> Task: Find every line below with the word "diode". Then give only how many there are.

> Records to use:
◇ ◇ ◇ ◇

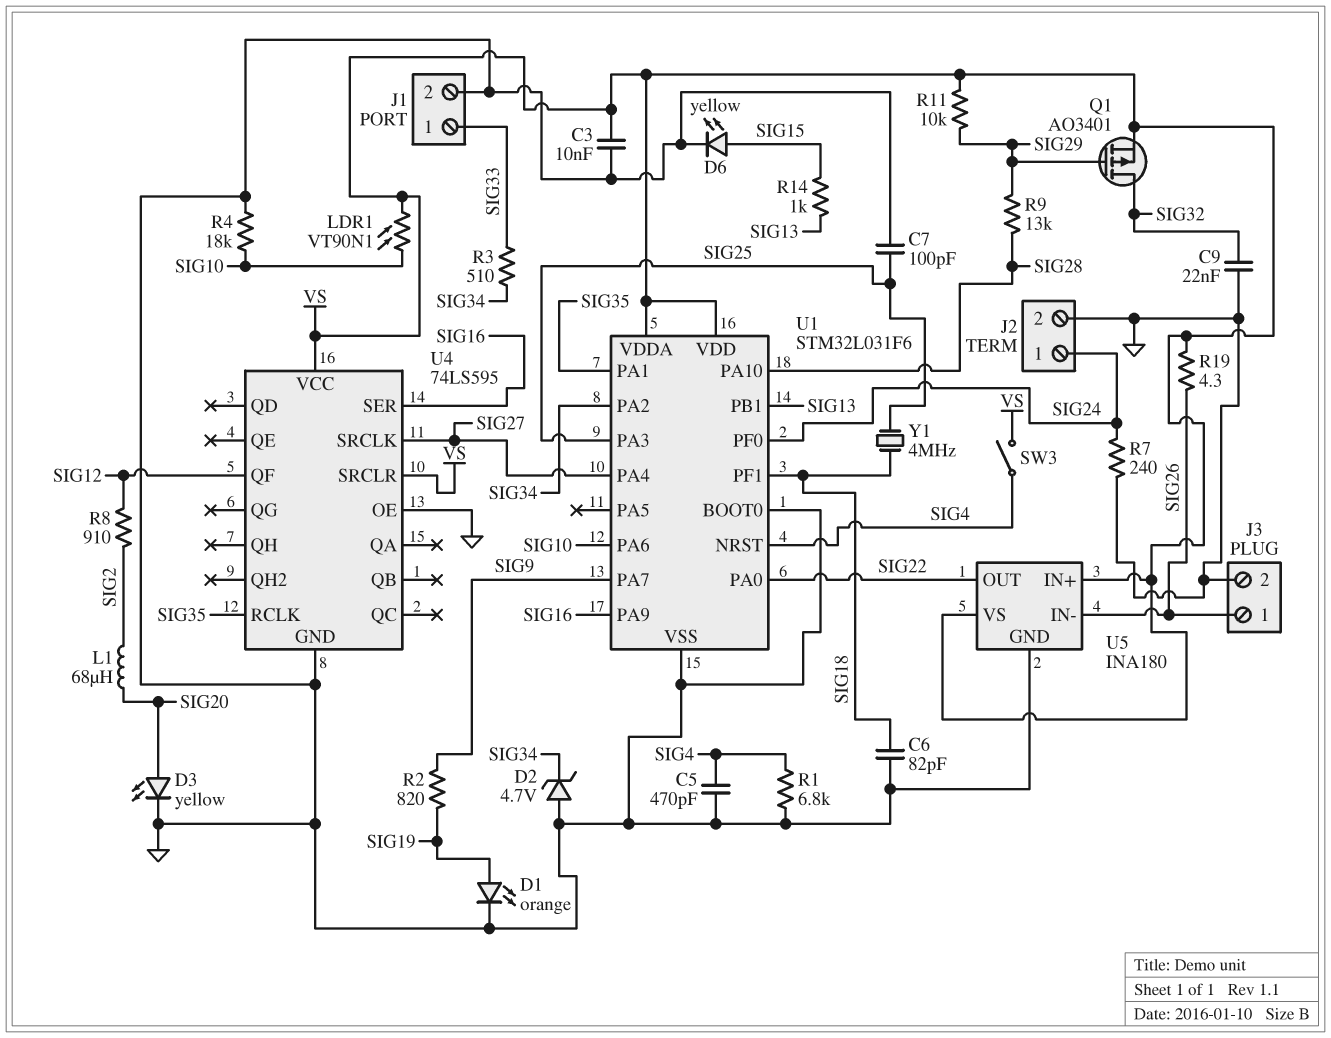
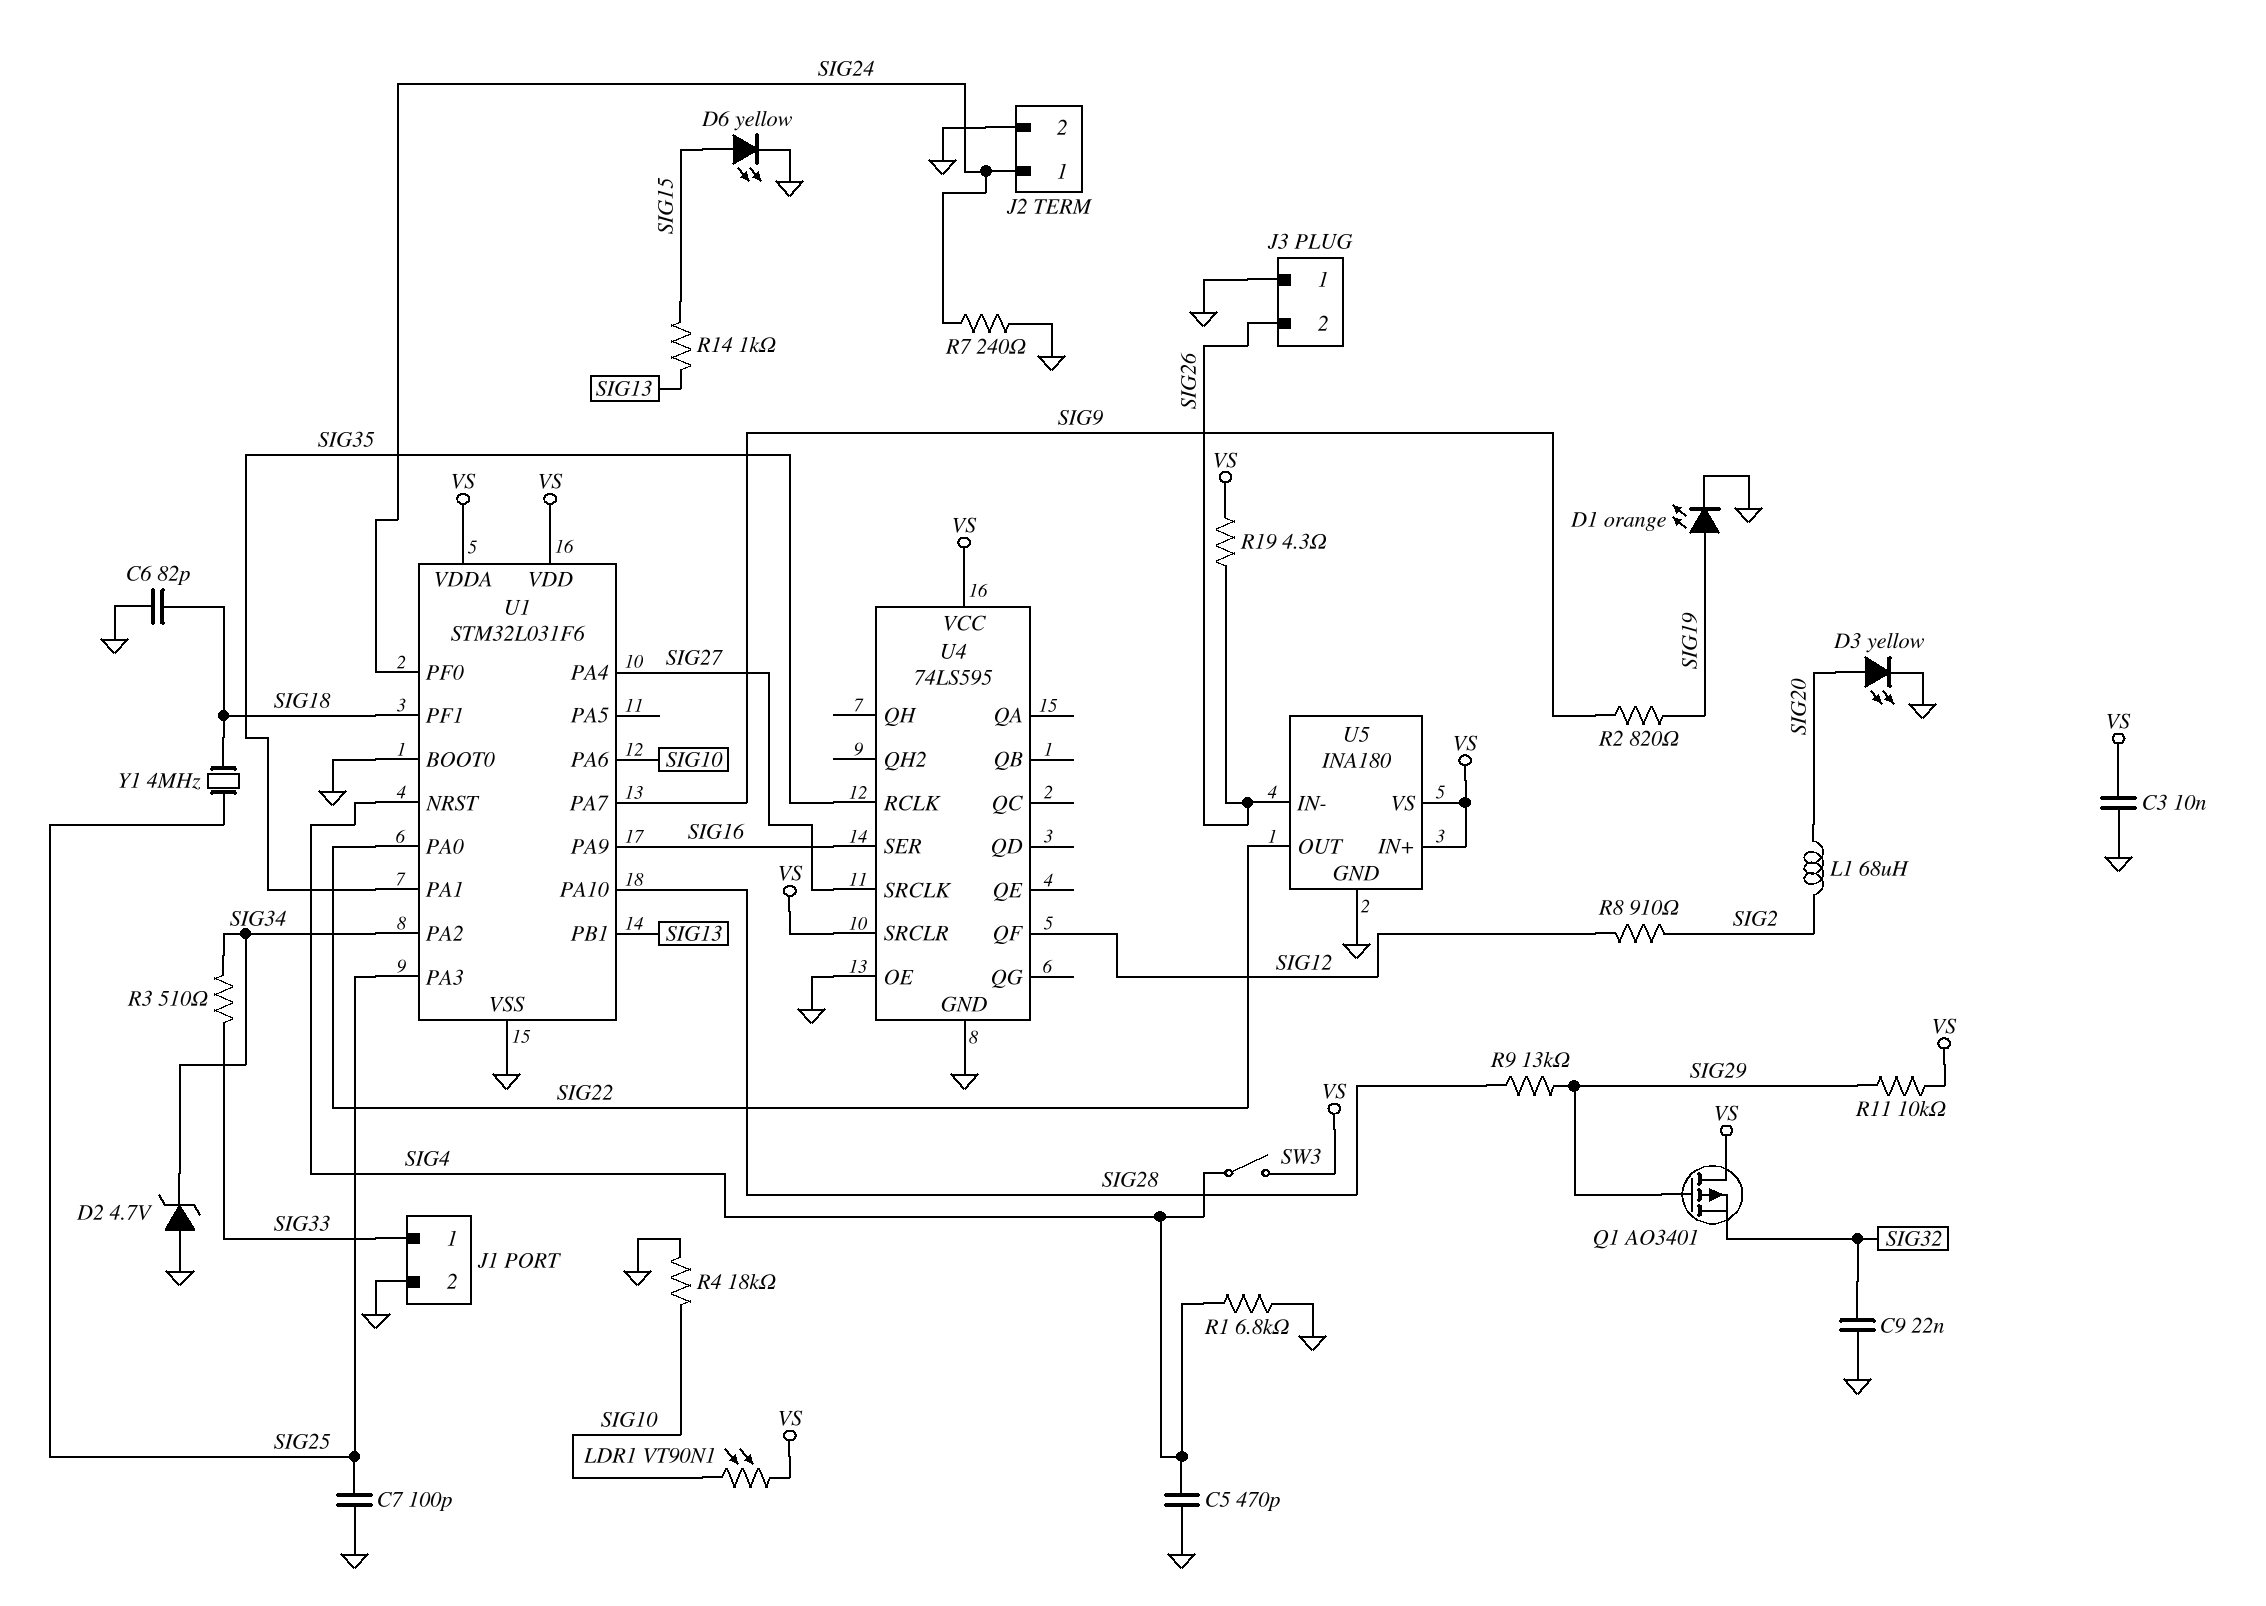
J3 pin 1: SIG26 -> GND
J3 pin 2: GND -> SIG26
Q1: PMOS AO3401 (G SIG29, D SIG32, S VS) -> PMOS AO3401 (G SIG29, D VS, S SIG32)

◇ ◇ ◇ ◇

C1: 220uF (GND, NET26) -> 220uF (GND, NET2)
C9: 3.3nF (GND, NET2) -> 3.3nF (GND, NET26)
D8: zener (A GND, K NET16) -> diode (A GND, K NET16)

◇ ◇ ◇ ◇

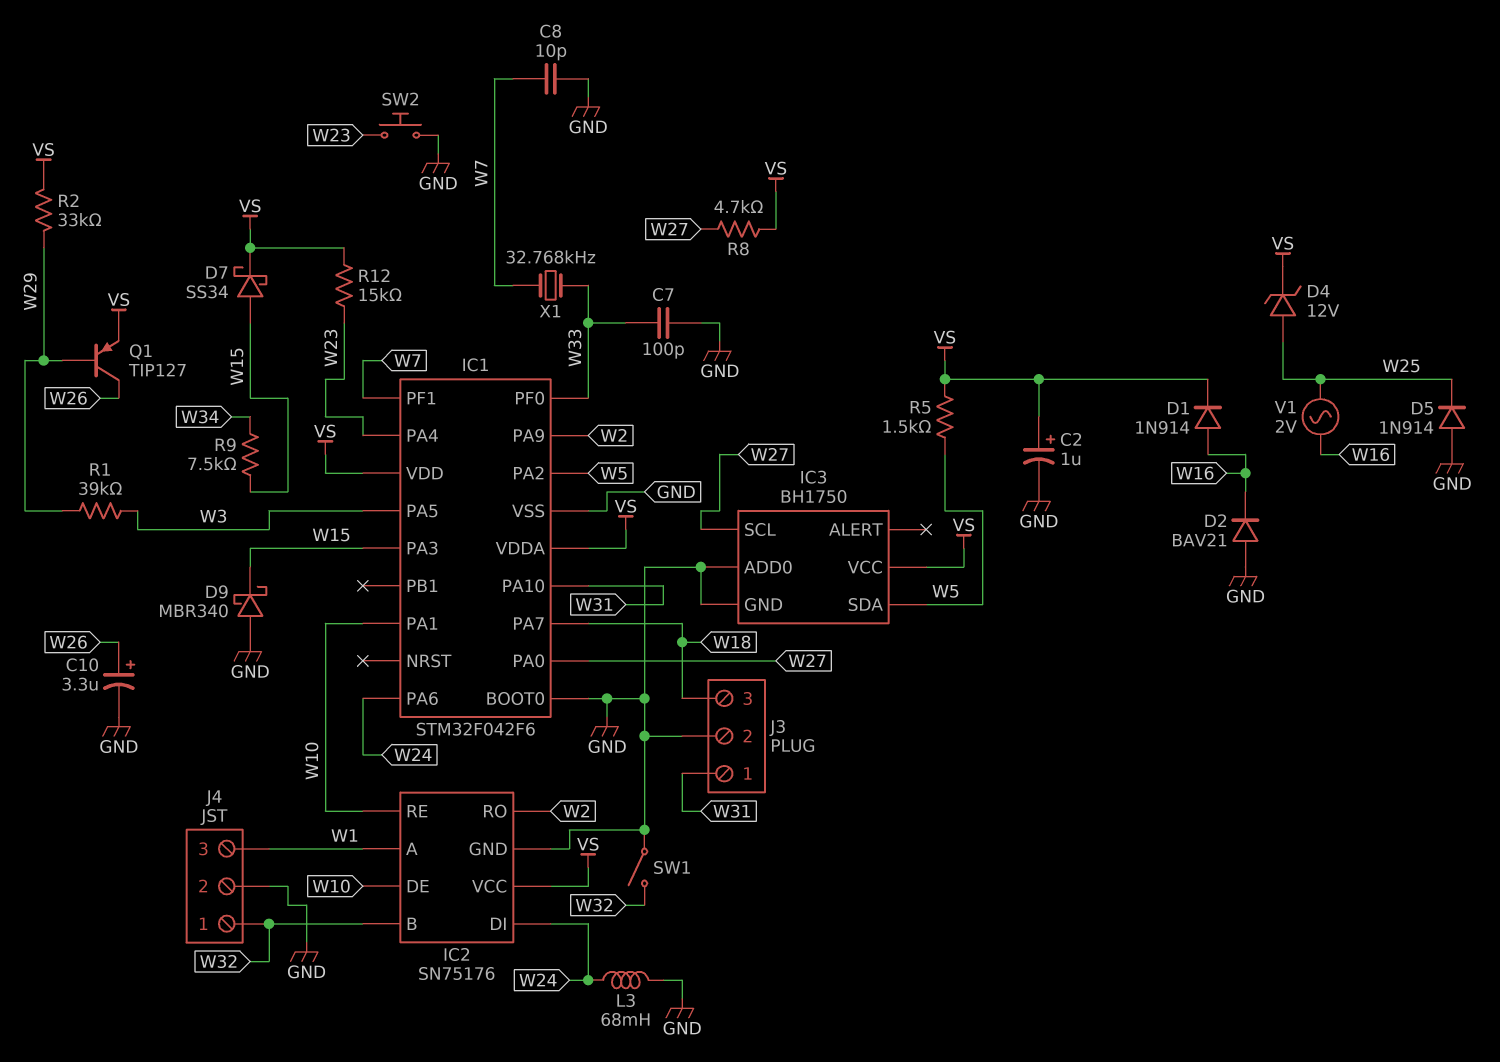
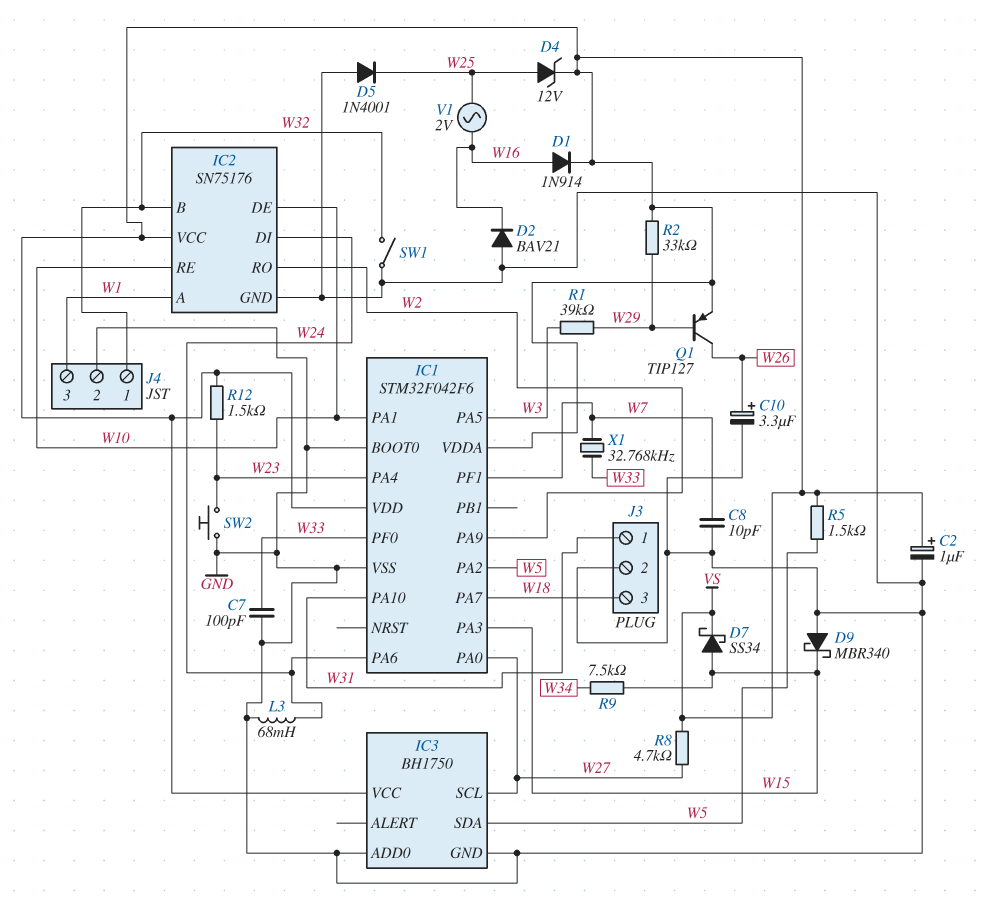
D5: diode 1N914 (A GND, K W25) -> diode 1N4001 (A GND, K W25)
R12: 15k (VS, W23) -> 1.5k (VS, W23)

◇ ◇ ◇ ◇

> Answer area: 2